### Your objective
Could you transcribe the material below exactly, without leaving out a single line?
************
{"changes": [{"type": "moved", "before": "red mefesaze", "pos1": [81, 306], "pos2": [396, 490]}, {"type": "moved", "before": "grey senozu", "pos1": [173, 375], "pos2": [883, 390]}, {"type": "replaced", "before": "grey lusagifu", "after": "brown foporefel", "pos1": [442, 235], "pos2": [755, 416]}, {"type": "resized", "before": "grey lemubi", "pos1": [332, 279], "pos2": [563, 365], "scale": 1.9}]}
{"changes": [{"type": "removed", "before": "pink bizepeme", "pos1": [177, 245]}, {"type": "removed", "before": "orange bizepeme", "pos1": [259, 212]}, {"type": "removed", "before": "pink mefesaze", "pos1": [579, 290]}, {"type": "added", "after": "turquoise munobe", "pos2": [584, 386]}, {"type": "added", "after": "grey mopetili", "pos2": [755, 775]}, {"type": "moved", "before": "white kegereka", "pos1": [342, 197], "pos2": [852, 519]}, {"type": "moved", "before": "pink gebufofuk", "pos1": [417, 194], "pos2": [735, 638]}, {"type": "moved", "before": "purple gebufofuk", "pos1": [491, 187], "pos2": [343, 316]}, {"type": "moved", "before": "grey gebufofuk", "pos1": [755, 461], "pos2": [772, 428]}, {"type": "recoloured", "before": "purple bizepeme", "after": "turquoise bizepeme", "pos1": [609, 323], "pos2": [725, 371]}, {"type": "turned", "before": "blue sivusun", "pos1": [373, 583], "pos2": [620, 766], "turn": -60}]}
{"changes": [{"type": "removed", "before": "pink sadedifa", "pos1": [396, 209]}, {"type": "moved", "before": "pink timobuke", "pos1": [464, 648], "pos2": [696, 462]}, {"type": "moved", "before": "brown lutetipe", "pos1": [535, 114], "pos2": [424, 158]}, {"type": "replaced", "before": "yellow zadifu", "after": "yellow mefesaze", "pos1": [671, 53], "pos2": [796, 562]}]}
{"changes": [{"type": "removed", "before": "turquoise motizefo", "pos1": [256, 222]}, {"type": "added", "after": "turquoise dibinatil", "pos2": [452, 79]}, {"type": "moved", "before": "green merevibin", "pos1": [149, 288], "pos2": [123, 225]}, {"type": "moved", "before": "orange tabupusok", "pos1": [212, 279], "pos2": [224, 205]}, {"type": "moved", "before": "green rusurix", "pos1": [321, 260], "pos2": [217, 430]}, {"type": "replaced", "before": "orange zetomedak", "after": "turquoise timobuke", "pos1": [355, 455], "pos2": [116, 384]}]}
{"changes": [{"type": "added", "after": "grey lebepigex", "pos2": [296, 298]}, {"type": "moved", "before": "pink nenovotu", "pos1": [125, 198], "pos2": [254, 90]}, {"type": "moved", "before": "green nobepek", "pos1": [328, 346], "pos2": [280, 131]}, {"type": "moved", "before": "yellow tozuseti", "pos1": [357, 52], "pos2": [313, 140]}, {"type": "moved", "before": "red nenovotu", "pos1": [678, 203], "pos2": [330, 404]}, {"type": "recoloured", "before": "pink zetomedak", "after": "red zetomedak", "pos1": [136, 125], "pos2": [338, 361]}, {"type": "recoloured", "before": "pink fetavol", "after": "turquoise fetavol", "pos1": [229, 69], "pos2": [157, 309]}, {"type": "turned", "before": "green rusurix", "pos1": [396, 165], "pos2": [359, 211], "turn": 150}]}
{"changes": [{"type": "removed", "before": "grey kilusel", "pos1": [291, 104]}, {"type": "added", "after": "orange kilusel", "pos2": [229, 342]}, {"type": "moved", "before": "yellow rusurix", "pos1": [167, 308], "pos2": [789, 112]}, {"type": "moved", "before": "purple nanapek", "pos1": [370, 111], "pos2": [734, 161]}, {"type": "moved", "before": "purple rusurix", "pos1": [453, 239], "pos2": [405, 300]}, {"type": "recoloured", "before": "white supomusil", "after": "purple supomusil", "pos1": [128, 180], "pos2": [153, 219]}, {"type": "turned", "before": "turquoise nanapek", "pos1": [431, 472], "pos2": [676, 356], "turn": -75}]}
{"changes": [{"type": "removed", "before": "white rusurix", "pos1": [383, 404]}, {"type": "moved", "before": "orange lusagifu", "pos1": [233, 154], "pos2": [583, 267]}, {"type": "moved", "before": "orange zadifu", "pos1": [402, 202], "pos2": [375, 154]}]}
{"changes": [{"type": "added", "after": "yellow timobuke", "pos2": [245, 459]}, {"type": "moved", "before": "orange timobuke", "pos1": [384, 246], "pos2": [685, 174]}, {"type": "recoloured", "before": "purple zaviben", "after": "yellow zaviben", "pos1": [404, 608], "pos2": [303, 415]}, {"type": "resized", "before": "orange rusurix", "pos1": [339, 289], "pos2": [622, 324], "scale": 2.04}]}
************
### Your solution
{"changes": [{"type": "moved", "before": "red mefesaze", "pos1": [81, 306], "pos2": [396, 490]}, {"type": "moved", "before": "grey senozu", "pos1": [173, 375], "pos2": [883, 390]}, {"type": "replaced", "before": "grey lusagifu", "after": "brown foporefel", "pos1": [442, 235], "pos2": [755, 416]}, {"type": "resized", "before": "grey lemubi", "pos1": [332, 279], "pos2": [563, 365], "scale": 1.9}]}
{"changes": [{"type": "removed", "before": "pink bizepeme", "pos1": [177, 245]}, {"type": "removed", "before": "orange bizepeme", "pos1": [259, 212]}, {"type": "removed", "before": "pink mefesaze", "pos1": [579, 290]}, {"type": "added", "after": "turquoise munobe", "pos2": [584, 386]}, {"type": "added", "after": "grey mopetili", "pos2": [755, 775]}, {"type": "moved", "before": "white kegereka", "pos1": [342, 197], "pos2": [852, 519]}, {"type": "moved", "before": "pink gebufofuk", "pos1": [417, 194], "pos2": [735, 638]}, {"type": "moved", "before": "purple gebufofuk", "pos1": [491, 187], "pos2": [343, 316]}, {"type": "moved", "before": "grey gebufofuk", "pos1": [755, 461], "pos2": [772, 428]}, {"type": "recoloured", "before": "purple bizepeme", "after": "turquoise bizepeme", "pos1": [609, 323], "pos2": [725, 371]}, {"type": "turned", "before": "blue sivusun", "pos1": [373, 583], "pos2": [620, 766], "turn": -60}]}
{"changes": [{"type": "removed", "before": "pink sadedifa", "pos1": [396, 209]}, {"type": "moved", "before": "pink timobuke", "pos1": [464, 648], "pos2": [696, 462]}, {"type": "moved", "before": "brown lutetipe", "pos1": [535, 114], "pos2": [424, 158]}, {"type": "replaced", "before": "yellow zadifu", "after": "yellow mefesaze", "pos1": [671, 53], "pos2": [796, 562]}]}
{"changes": [{"type": "removed", "before": "turquoise motizefo", "pos1": [256, 222]}, {"type": "added", "after": "turquoise dibinatil", "pos2": [452, 79]}, {"type": "moved", "before": "green merevibin", "pos1": [149, 288], "pos2": [123, 225]}, {"type": "moved", "before": "orange tabupusok", "pos1": [212, 279], "pos2": [224, 205]}, {"type": "moved", "before": "green rusurix", "pos1": [321, 260], "pos2": [217, 430]}, {"type": "replaced", "before": "orange zetomedak", "after": "turquoise timobuke", "pos1": [355, 455], "pos2": [116, 384]}]}
{"changes": [{"type": "added", "after": "grey lebepigex", "pos2": [296, 298]}, {"type": "moved", "before": "pink nenovotu", "pos1": [125, 198], "pos2": [254, 90]}, {"type": "moved", "before": "green nobepek", "pos1": [328, 346], "pos2": [280, 131]}, {"type": "moved", "before": "yellow tozuseti", "pos1": [357, 52], "pos2": [313, 140]}, {"type": "moved", "before": "red nenovotu", "pos1": [678, 203], "pos2": [330, 404]}, {"type": "recoloured", "before": "pink zetomedak", "after": "red zetomedak", "pos1": [136, 125], "pos2": [338, 361]}, {"type": "recoloured", "before": "pink fetavol", "after": "turquoise fetavol", "pos1": [229, 69], "pos2": [157, 309]}, {"type": "turned", "before": "green rusurix", "pos1": [396, 165], "pos2": [359, 211], "turn": 150}]}
{"changes": [{"type": "removed", "before": "grey kilusel", "pos1": [291, 104]}, {"type": "added", "after": "orange kilusel", "pos2": [229, 342]}, {"type": "moved", "before": "yellow rusurix", "pos1": [167, 308], "pos2": [789, 112]}, {"type": "moved", "before": "purple nanapek", "pos1": [370, 111], "pos2": [734, 161]}, {"type": "moved", "before": "purple rusurix", "pos1": [453, 239], "pos2": [405, 300]}, {"type": "recoloured", "before": "white supomusil", "after": "purple supomusil", "pos1": [128, 180], "pos2": [153, 219]}, {"type": "turned", "before": "turquoise nanapek", "pos1": [431, 472], "pos2": [676, 356], "turn": -75}]}
{"changes": [{"type": "removed", "before": "white rusurix", "pos1": [383, 404]}, {"type": "moved", "before": "orange lusagifu", "pos1": [233, 154], "pos2": [583, 267]}, {"type": "moved", "before": "orange zadifu", "pos1": [402, 202], "pos2": [375, 154]}]}
{"changes": [{"type": "added", "after": "yellow timobuke", "pos2": [245, 459]}, {"type": "moved", "before": "orange timobuke", "pos1": [384, 246], "pos2": [685, 174]}, {"type": "recoloured", "before": "purple zaviben", "after": "yellow zaviben", "pos1": [404, 608], "pos2": [303, 415]}, {"type": "resized", "before": "orange rusurix", "pos1": [339, 289], "pos2": [622, 324], "scale": 2.04}]}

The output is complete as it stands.